__Task instructions__
Repeat the data in full. Drop every picture.

__Given information__
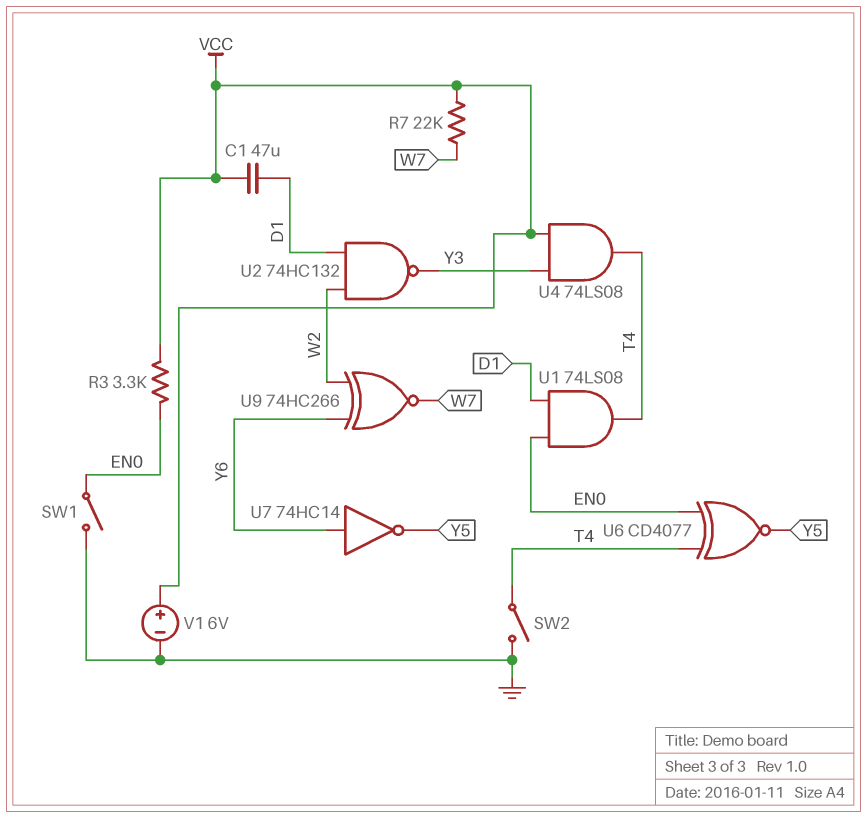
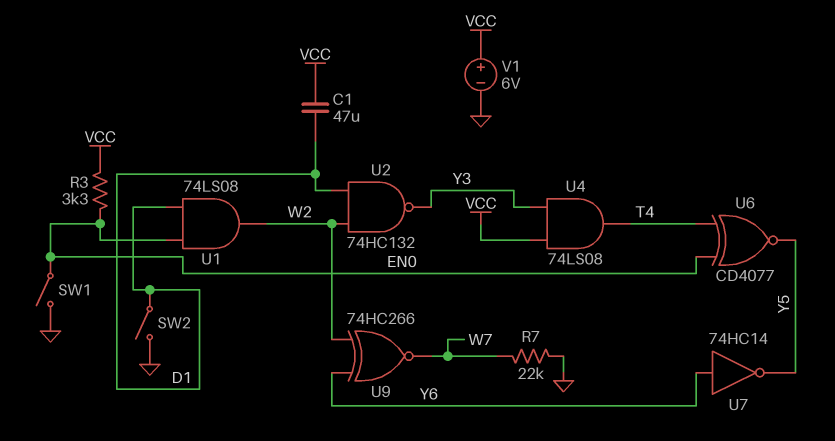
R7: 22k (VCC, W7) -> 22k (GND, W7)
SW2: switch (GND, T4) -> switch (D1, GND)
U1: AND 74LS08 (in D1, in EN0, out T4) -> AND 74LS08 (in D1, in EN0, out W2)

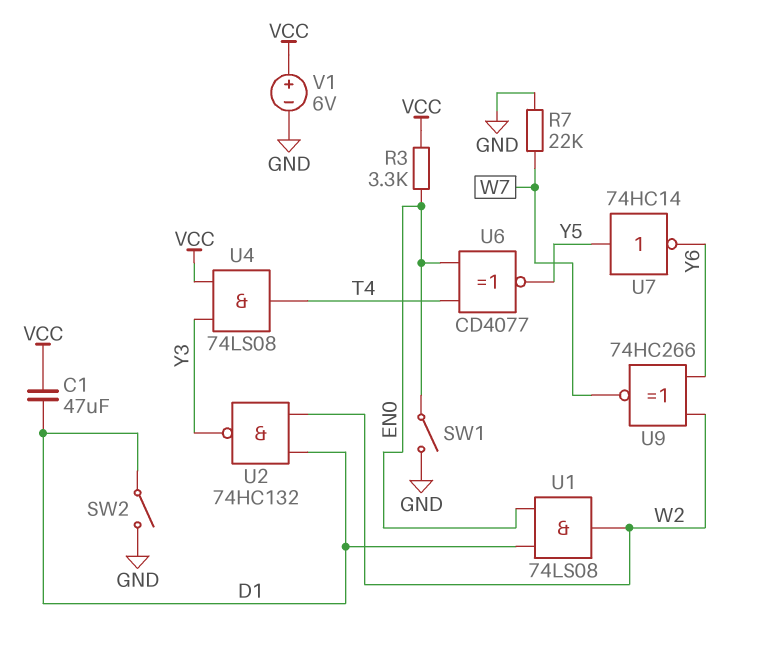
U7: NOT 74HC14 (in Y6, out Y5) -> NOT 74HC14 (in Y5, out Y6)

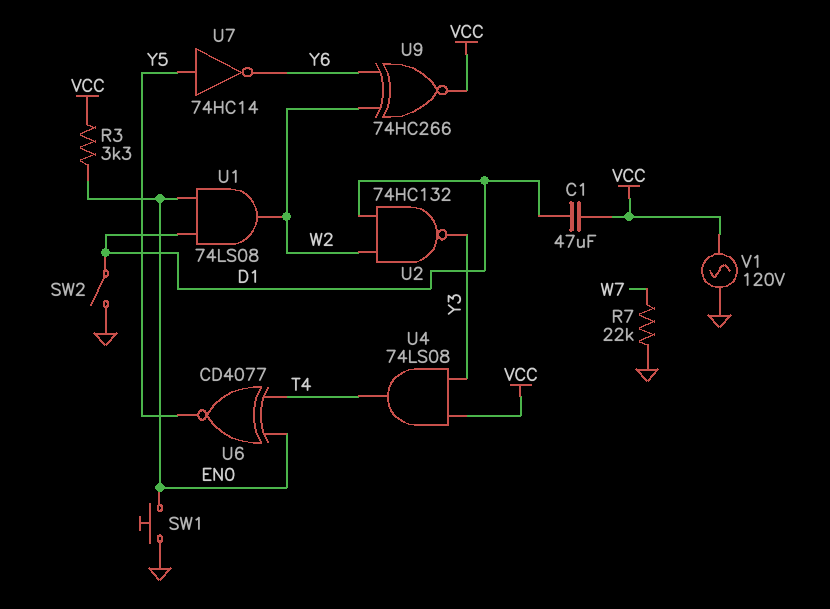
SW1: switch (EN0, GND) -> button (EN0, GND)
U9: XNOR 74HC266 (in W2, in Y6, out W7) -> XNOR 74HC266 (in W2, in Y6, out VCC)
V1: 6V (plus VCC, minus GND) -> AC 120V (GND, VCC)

__Result of the task__
R7: 22k (VCC, W7) -> 22k (GND, W7)
SW2: switch (GND, T4) -> switch (D1, GND)
U1: AND 74LS08 (in D1, in EN0, out T4) -> AND 74LS08 (in D1, in EN0, out W2)

U7: NOT 74HC14 (in Y6, out Y5) -> NOT 74HC14 (in Y5, out Y6)

SW1: switch (EN0, GND) -> button (EN0, GND)
U9: XNOR 74HC266 (in W2, in Y6, out W7) -> XNOR 74HC266 (in W2, in Y6, out VCC)
V1: 6V (plus VCC, minus GND) -> AC 120V (GND, VCC)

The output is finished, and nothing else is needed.